» **Available data**:
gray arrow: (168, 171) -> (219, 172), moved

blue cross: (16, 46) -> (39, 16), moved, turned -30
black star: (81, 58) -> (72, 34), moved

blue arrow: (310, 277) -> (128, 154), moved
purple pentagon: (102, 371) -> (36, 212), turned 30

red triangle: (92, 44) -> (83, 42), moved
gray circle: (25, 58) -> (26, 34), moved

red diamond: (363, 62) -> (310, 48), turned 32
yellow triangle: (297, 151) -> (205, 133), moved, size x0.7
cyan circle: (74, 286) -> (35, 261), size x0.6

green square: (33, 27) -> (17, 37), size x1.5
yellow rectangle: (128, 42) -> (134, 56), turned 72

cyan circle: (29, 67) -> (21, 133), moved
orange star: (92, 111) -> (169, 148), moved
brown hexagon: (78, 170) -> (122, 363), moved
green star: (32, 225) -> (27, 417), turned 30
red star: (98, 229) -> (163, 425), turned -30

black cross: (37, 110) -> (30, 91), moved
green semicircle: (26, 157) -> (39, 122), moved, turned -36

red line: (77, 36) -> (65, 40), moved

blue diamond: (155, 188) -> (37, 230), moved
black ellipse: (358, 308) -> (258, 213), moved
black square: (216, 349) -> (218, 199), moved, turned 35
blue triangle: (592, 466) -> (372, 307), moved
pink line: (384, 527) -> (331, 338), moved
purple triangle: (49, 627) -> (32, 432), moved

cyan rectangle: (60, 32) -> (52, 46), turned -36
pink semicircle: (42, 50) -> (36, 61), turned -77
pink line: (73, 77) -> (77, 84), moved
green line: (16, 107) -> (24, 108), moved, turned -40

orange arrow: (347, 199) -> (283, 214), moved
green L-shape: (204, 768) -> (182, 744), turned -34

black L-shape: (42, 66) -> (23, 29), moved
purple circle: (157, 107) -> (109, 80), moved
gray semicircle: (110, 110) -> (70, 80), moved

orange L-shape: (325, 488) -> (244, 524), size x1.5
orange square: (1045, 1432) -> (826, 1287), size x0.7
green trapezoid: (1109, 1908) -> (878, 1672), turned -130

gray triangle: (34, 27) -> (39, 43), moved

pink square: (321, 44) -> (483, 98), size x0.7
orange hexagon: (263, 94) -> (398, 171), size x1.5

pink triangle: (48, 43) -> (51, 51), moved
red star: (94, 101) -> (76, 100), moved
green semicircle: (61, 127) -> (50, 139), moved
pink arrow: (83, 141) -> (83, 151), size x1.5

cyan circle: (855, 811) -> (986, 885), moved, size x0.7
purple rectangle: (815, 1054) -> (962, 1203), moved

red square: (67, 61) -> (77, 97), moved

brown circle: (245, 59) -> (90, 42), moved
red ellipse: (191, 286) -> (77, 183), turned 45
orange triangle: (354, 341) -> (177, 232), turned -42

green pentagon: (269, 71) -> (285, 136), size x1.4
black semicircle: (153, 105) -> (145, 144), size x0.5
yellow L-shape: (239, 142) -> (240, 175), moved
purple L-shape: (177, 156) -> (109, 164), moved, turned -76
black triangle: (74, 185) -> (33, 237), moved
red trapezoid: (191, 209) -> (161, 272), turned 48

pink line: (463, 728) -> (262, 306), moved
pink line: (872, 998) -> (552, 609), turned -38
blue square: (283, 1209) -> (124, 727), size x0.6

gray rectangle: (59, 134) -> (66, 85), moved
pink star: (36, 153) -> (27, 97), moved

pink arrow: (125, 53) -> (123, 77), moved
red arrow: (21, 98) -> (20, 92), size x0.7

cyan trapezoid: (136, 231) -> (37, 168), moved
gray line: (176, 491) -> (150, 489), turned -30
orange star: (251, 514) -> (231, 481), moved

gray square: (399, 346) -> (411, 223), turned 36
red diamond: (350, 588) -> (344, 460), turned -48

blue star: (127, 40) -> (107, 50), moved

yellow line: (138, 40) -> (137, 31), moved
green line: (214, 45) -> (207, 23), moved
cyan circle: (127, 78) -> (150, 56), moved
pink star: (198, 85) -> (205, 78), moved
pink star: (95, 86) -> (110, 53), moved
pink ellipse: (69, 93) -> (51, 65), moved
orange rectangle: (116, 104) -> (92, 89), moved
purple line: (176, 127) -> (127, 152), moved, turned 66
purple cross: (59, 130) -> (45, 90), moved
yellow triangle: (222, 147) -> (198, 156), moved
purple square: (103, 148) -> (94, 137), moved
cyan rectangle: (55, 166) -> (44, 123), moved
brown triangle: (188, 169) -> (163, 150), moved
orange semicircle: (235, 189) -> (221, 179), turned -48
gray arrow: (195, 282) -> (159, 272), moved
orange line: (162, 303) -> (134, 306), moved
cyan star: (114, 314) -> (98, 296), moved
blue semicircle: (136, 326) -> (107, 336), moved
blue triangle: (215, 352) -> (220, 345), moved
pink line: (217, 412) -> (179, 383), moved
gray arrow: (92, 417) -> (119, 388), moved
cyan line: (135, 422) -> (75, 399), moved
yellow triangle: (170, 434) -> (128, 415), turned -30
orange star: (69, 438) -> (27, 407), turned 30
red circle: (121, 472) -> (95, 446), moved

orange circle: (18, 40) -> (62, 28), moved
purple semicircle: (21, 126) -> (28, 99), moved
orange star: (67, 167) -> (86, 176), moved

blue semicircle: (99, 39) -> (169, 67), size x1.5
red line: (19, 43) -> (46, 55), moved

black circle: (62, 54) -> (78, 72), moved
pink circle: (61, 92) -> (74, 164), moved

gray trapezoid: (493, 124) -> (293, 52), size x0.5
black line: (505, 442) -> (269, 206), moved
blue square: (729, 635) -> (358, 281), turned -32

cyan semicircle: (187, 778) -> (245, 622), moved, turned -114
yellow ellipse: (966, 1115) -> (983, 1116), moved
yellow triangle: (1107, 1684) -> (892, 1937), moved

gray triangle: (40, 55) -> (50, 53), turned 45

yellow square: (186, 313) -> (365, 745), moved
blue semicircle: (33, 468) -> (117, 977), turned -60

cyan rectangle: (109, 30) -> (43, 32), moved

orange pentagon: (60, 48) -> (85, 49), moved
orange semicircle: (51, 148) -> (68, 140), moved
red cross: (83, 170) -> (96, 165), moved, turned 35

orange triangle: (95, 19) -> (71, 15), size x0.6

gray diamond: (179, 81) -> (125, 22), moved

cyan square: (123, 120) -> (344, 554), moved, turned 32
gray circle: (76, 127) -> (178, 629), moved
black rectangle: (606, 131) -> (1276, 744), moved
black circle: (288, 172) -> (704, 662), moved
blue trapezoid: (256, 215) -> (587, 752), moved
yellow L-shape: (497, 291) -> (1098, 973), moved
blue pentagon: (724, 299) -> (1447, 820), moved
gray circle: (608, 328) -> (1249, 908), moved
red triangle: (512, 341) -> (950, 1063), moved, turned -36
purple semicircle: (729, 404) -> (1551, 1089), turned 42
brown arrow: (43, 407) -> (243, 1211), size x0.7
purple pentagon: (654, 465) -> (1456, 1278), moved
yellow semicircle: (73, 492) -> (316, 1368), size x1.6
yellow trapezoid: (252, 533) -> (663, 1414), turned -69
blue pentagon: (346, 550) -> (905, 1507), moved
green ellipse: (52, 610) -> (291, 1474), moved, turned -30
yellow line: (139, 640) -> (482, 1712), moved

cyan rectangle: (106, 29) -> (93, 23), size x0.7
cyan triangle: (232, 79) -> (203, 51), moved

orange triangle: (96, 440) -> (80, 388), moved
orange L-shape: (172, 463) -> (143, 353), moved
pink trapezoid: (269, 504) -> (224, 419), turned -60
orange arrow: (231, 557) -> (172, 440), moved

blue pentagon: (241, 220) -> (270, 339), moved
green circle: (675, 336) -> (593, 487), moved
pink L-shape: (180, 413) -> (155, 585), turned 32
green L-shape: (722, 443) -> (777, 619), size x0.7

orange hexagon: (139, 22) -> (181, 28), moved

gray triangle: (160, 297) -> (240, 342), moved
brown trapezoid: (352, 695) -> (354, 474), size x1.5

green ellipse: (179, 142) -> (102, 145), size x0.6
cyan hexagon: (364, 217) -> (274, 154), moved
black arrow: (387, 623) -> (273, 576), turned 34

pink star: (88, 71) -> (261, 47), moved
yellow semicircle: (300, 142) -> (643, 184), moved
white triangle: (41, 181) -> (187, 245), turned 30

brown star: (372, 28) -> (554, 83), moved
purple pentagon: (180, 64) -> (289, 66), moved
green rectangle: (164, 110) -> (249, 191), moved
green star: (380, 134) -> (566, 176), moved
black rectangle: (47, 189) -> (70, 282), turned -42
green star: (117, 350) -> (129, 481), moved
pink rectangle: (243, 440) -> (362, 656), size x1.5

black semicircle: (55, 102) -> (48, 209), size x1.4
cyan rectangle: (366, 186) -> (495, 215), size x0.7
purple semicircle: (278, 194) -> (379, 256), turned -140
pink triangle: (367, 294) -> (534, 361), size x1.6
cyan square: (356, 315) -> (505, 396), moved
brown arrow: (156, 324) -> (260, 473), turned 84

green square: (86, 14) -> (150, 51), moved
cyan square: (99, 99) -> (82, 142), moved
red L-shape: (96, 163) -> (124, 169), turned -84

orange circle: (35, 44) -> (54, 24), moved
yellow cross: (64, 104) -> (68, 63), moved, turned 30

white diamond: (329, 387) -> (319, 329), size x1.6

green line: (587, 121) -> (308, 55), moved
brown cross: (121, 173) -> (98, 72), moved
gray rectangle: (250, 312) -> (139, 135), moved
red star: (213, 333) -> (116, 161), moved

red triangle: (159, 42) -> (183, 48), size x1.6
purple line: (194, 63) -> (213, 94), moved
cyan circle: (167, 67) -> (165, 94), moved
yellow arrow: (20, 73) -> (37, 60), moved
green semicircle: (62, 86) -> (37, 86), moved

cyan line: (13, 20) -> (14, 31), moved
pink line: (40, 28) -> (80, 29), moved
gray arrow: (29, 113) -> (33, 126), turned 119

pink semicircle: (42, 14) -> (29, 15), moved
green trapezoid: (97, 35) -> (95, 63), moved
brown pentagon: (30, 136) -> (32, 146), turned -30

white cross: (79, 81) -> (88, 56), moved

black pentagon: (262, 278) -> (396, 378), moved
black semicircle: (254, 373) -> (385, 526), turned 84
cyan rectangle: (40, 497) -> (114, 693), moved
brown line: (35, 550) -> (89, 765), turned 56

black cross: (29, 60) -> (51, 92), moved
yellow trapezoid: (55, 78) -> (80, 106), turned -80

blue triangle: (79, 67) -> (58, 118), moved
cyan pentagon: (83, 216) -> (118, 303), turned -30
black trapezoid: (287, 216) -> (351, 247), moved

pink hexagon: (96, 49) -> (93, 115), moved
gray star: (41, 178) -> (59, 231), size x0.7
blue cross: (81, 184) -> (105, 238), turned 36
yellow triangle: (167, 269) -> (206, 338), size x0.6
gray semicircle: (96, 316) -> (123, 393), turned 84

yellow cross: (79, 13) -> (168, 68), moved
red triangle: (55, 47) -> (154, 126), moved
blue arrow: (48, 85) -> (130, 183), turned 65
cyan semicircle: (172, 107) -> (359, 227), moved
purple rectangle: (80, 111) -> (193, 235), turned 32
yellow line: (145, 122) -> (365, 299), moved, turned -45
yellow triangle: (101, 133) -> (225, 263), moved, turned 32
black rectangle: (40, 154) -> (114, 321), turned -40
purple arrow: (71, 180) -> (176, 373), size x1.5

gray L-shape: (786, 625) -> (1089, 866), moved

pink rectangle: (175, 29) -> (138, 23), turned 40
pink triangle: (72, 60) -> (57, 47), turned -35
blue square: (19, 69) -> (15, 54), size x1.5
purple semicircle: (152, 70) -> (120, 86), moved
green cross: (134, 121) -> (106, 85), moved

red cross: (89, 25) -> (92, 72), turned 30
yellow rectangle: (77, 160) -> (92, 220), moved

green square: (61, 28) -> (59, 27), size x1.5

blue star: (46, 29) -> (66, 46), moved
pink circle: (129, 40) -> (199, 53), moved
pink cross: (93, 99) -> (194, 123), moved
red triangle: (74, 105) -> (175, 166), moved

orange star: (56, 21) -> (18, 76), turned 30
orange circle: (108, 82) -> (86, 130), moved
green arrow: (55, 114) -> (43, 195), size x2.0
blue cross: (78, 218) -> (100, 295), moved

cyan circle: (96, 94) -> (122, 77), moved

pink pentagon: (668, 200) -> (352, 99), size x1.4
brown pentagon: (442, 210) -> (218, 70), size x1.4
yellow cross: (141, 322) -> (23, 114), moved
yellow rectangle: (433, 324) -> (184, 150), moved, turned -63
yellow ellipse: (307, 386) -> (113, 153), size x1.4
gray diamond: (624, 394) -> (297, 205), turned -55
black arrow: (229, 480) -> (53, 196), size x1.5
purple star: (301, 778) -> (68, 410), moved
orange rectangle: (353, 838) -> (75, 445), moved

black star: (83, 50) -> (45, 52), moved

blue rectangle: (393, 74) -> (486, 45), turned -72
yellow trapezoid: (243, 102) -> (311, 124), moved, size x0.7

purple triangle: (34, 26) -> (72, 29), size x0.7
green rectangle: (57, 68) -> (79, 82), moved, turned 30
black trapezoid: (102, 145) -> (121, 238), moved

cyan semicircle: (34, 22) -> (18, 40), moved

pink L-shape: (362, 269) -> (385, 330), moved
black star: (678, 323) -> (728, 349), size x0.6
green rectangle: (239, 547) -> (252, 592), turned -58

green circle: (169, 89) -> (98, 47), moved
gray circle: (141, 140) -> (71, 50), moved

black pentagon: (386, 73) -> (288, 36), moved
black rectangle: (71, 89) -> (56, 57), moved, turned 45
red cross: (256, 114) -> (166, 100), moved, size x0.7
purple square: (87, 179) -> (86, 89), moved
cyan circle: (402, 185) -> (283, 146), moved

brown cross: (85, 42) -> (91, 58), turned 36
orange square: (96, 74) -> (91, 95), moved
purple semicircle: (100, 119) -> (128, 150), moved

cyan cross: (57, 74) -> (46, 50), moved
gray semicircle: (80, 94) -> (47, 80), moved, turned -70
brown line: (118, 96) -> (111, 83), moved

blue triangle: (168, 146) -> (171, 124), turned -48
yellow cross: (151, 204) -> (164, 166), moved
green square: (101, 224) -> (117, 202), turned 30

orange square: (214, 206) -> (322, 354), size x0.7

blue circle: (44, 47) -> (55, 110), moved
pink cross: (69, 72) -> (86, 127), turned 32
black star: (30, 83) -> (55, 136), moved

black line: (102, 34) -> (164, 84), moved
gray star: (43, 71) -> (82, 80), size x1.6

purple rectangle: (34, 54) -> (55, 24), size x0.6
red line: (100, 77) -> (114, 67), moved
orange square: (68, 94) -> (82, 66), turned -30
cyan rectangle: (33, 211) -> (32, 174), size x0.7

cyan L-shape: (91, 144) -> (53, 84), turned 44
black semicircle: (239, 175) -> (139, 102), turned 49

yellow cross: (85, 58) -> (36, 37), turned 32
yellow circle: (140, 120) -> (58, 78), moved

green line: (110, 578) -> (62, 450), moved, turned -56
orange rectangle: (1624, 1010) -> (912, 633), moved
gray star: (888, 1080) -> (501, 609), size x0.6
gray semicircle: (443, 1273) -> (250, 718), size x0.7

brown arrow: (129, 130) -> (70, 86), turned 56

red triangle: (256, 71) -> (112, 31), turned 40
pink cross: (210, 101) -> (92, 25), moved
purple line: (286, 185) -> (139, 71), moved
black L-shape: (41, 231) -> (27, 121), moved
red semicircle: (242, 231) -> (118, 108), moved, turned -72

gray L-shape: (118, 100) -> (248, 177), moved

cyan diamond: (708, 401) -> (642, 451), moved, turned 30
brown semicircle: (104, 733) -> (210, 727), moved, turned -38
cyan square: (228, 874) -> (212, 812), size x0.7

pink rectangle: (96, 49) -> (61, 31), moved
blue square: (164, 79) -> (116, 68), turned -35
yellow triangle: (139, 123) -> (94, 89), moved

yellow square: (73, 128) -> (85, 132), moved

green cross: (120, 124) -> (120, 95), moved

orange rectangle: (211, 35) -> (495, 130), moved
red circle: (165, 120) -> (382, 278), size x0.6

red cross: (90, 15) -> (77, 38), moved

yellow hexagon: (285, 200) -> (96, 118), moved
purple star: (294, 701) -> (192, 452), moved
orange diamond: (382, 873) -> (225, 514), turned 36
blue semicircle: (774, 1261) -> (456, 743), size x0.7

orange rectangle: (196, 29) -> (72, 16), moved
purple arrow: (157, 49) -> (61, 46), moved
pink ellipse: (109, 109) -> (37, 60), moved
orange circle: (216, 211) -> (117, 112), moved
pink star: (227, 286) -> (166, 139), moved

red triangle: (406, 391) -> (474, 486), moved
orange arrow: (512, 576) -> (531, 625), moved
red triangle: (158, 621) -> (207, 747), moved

» **Exercise goal**: All lines in the listing above from the line containing "yellow rectangle: (128, 42)" to the line containing "black ellipse: (358, 308)", inclusive, should be retyped exactly; no other lines should appear.

» **Exercise answer**:
yellow rectangle: (128, 42) -> (134, 56), turned 72

cyan circle: (29, 67) -> (21, 133), moved
orange star: (92, 111) -> (169, 148), moved
brown hexagon: (78, 170) -> (122, 363), moved
green star: (32, 225) -> (27, 417), turned 30
red star: (98, 229) -> (163, 425), turned -30

black cross: (37, 110) -> (30, 91), moved
green semicircle: (26, 157) -> (39, 122), moved, turned -36

red line: (77, 36) -> (65, 40), moved

blue diamond: (155, 188) -> (37, 230), moved
black ellipse: (358, 308) -> (258, 213), moved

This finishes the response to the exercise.